## Work instruction
Starting at the line that contains "purple flashlight [351,188,410,314]", transcribe each line exactly through the end of the data below, and skip any pictures.

Spatial reasoning data:

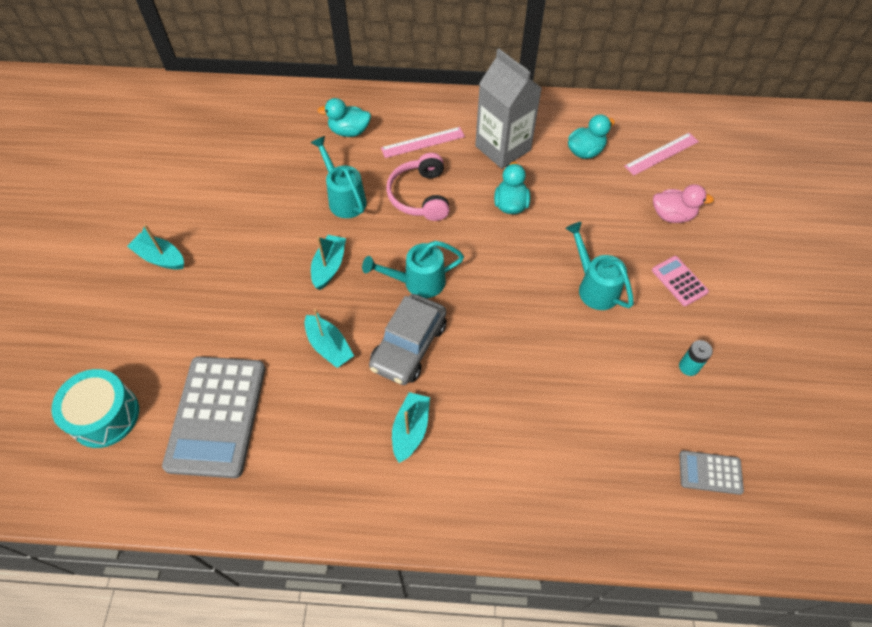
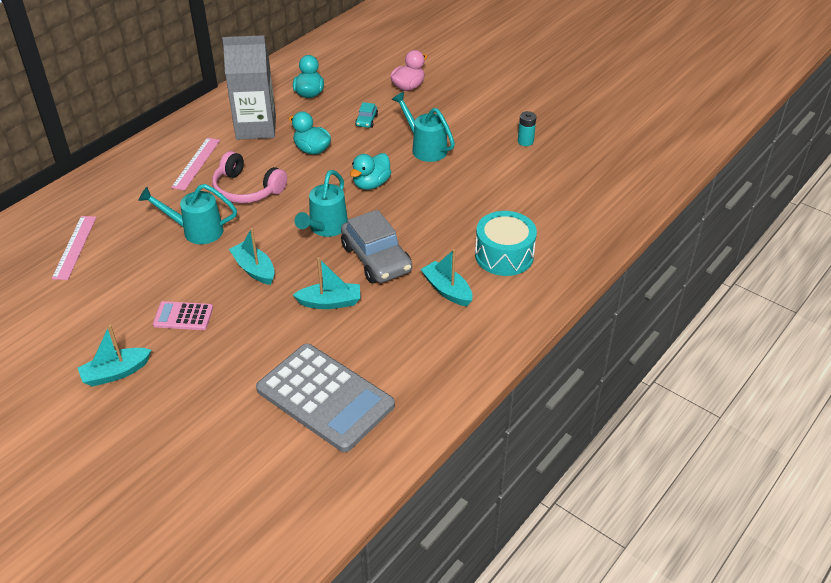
camera: 55 degrees left, 15 degrees down
turquoise drum [51,369,139,448] -> turquoise drum moved to [475,211,537,276]
turquoise duck [317,98,371,137] -> turquoise duck moved to [350,153,391,190]
turquoise watering can [565,222,634,310] -> turquoise watering can turned 45 degrees clockwise [392,92,455,162]
pink ruler [624,133,699,176] -> pink ruler moved to [52,216,96,280]
pink calculator [652,256,709,306] -> pink calculator moved to [153,301,213,330]
grey calculator [679,450,744,495] -> none
none -> turquoise car [355,102,378,128]

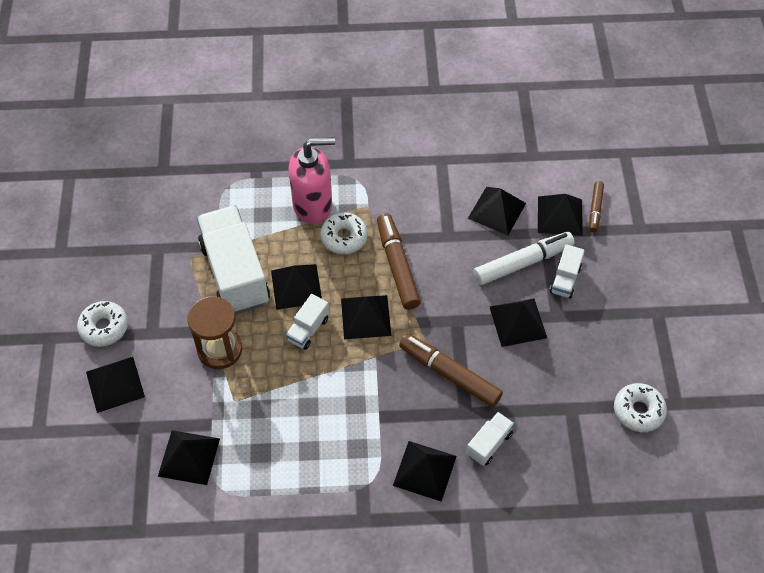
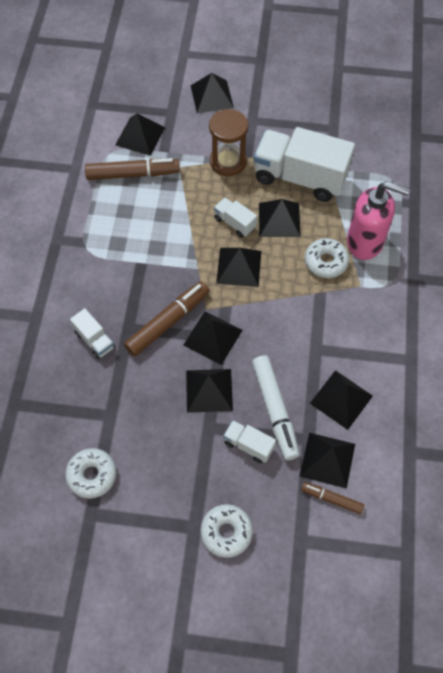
camera: 100 degrees right, 5 degrees up
white donut [77,301,128,347] -> white donut moved to [200,504,253,558]
white truck [197,205,270,315] -> white truck turned 150 degrees counterclockwise [254,127,355,202]
pink soap dispenser [289,137,335,224] -> pink soap dispenser turned 75 degrees counterclockwise [347,181,410,260]
brown marker [377,213,421,310] -> brown marker moved to [85,158,180,180]
black pyramid [393,441,457,502] -> black pyramid moved to [183,312,243,365]

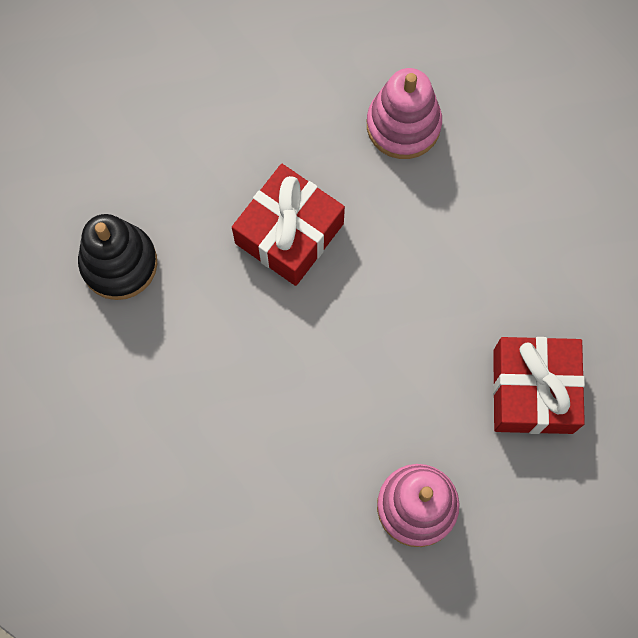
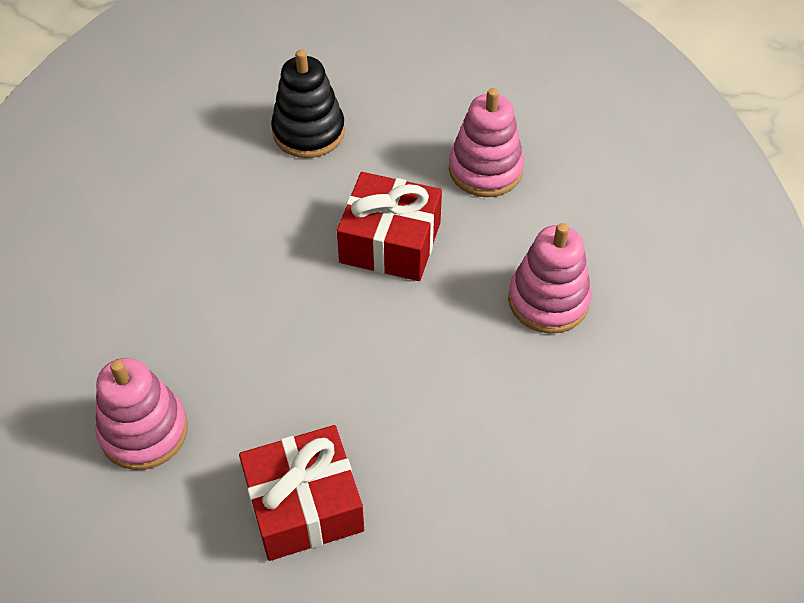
camera: 70 degrees right, 20 degrees down
none -> pink stacking toy [449,88,524,197]

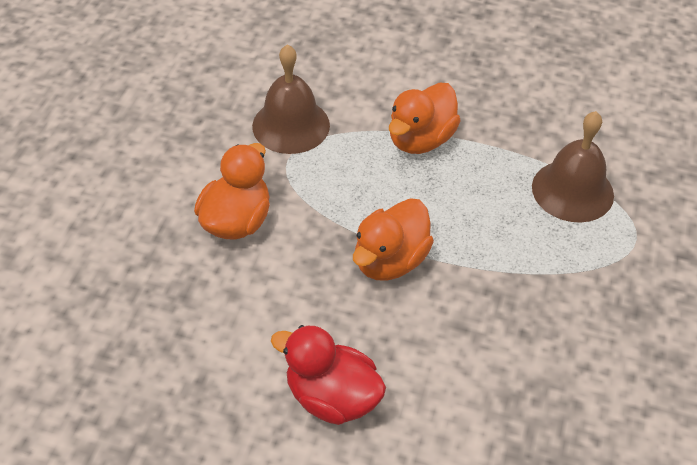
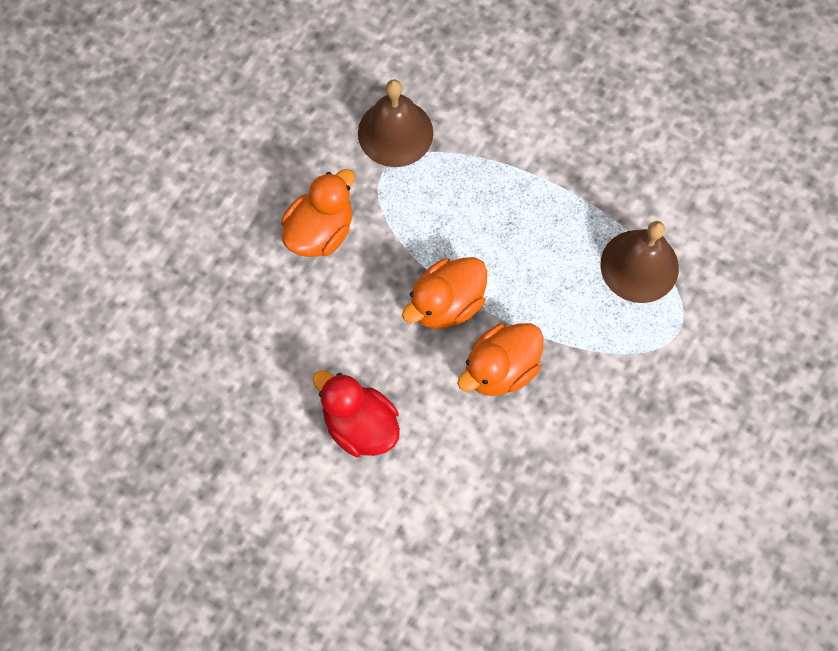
camera: 15 degrees right, 20 degrees up
orange duck [389,82,461,154] -> orange duck moved to [457,323,544,396]

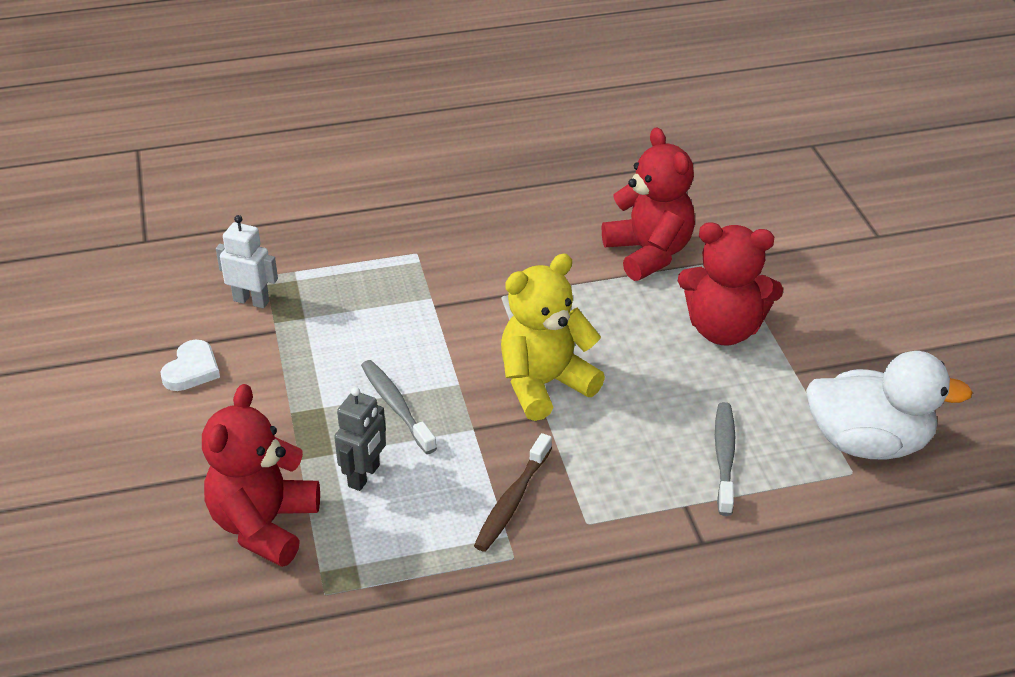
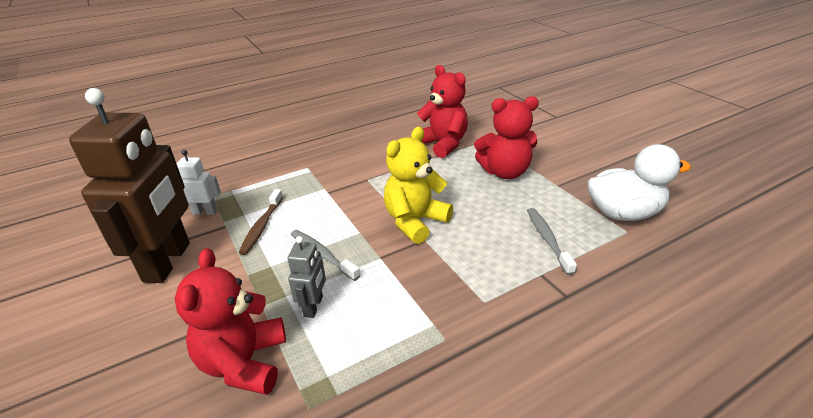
camera: 15 degrees left, 5 degrees down
white heart [161,340,220,391] -> brown robot [69,88,190,283]
brown toothbrush [474,433,552,552] -> brown toothbrush moved to [239,189,283,255]

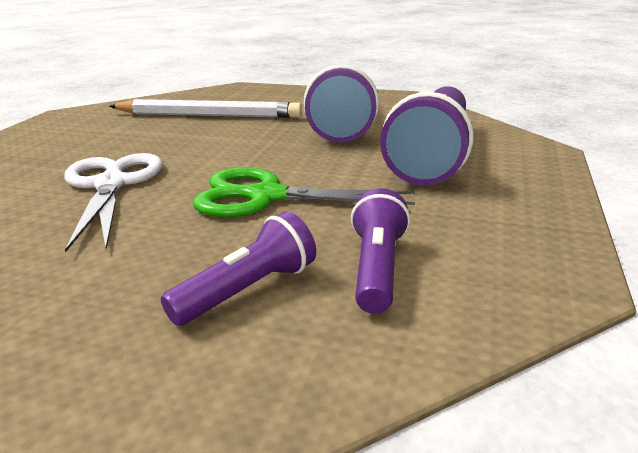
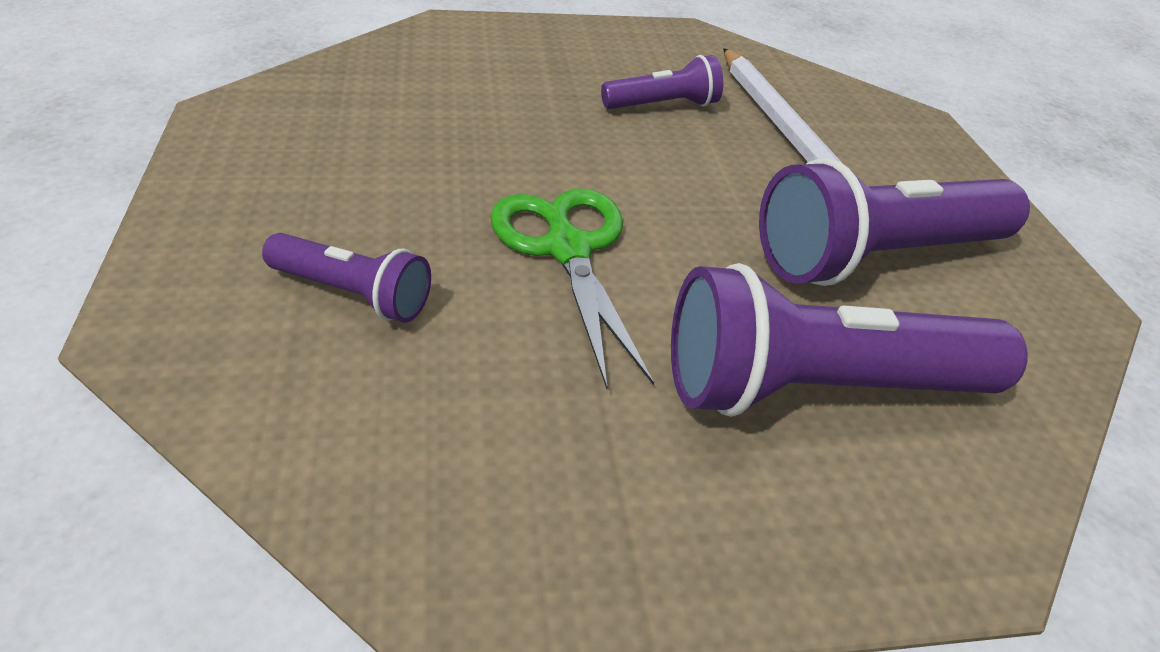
camera: 60 degrees right, 15 degrees up
white scissors [64,153,162,252] -> none
purple flashlight [351,188,410,314] -> purple flashlight moved to [601,55,723,109]

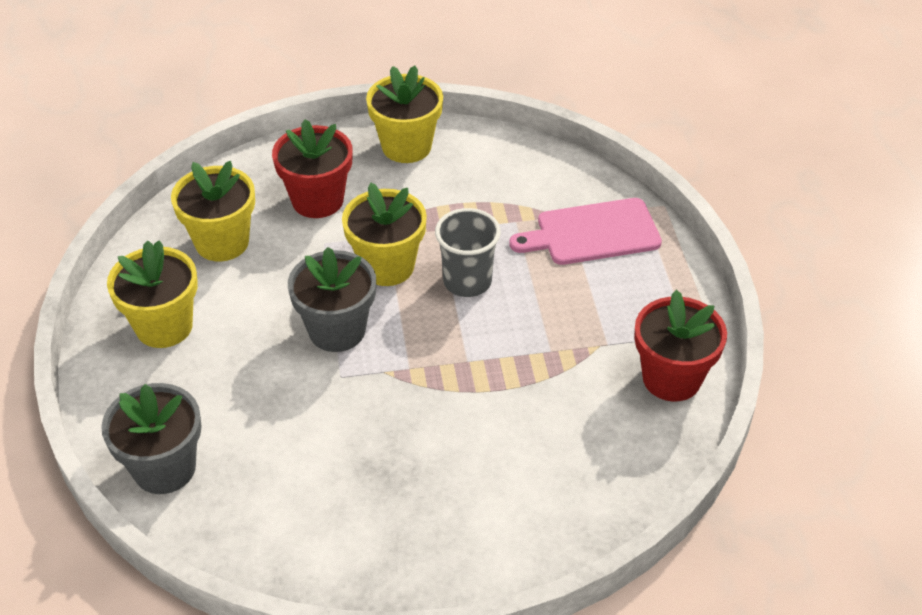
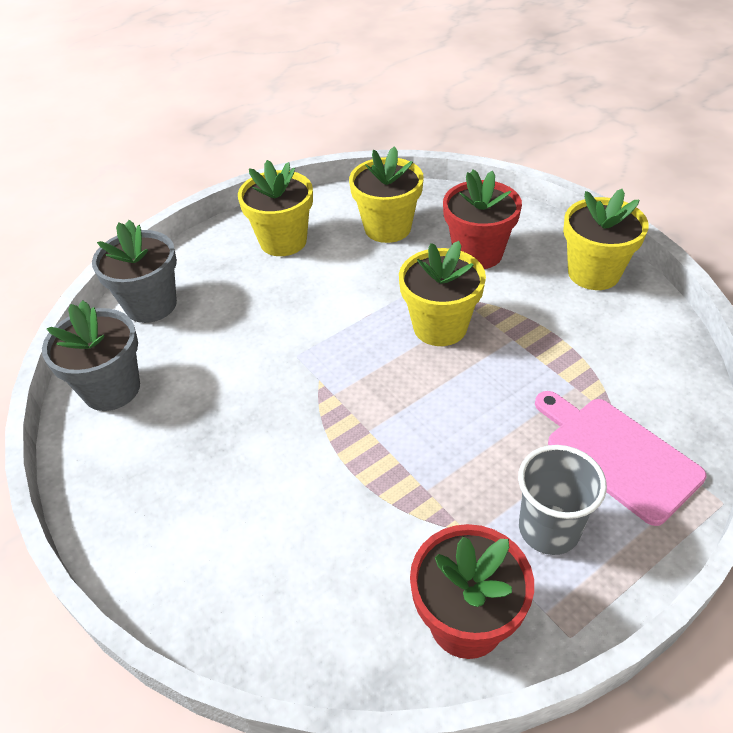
camera: 65 degrees right, 0 degrees up
grey flower pot [288,247,376,352] -> grey flower pot moved to [42,300,140,411]
grey cup [435,208,501,297] -> grey cup moved to [518,445,607,555]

## Result below
purple flashlight [351,188,410,314] -> purple flashlight moved to [601,55,723,109]

camera: 65 degrees right, 0 degrees up
grey flower pot [288,247,376,352] -> grey flower pot moved to [42,300,140,411]
grey cup [435,208,501,297] -> grey cup moved to [518,445,607,555]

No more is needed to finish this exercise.